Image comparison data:

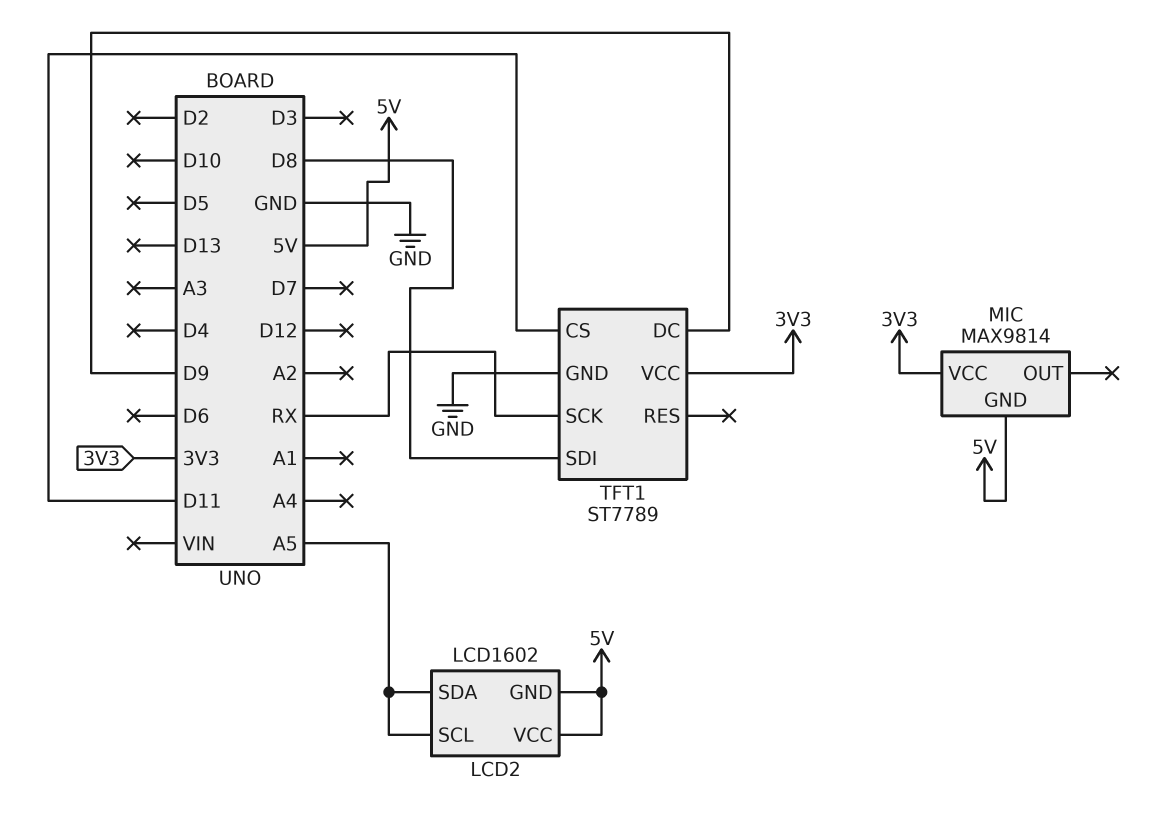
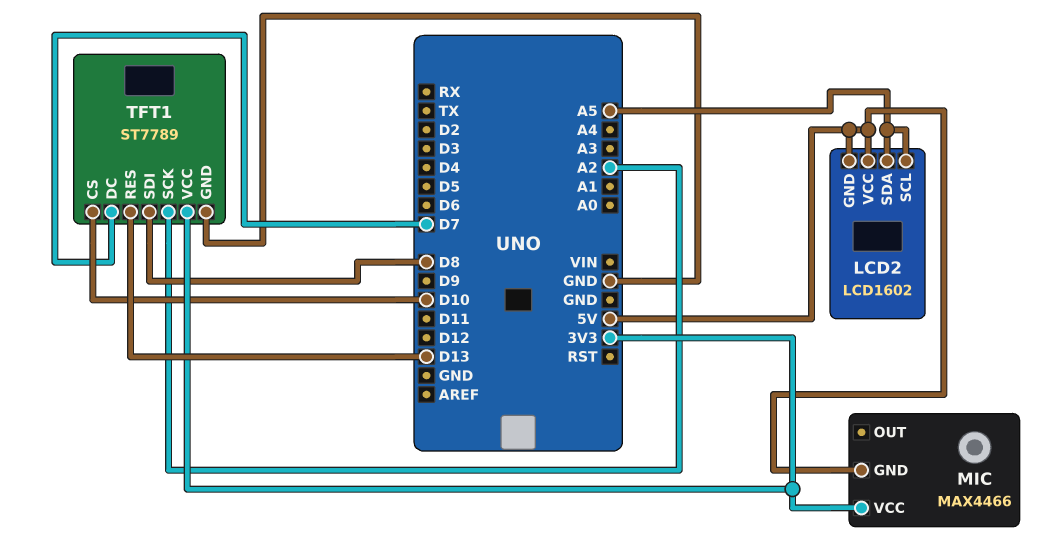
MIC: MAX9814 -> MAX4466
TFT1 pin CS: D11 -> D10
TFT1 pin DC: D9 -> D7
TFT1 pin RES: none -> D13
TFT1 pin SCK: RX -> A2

**TASK REQUIREMENTS:** Leaving out the pictures, return the records exactly as given.

**SOLUTION BELOW:**
MIC: MAX9814 -> MAX4466
TFT1 pin CS: D11 -> D10
TFT1 pin DC: D9 -> D7
TFT1 pin RES: none -> D13
TFT1 pin SCK: RX -> A2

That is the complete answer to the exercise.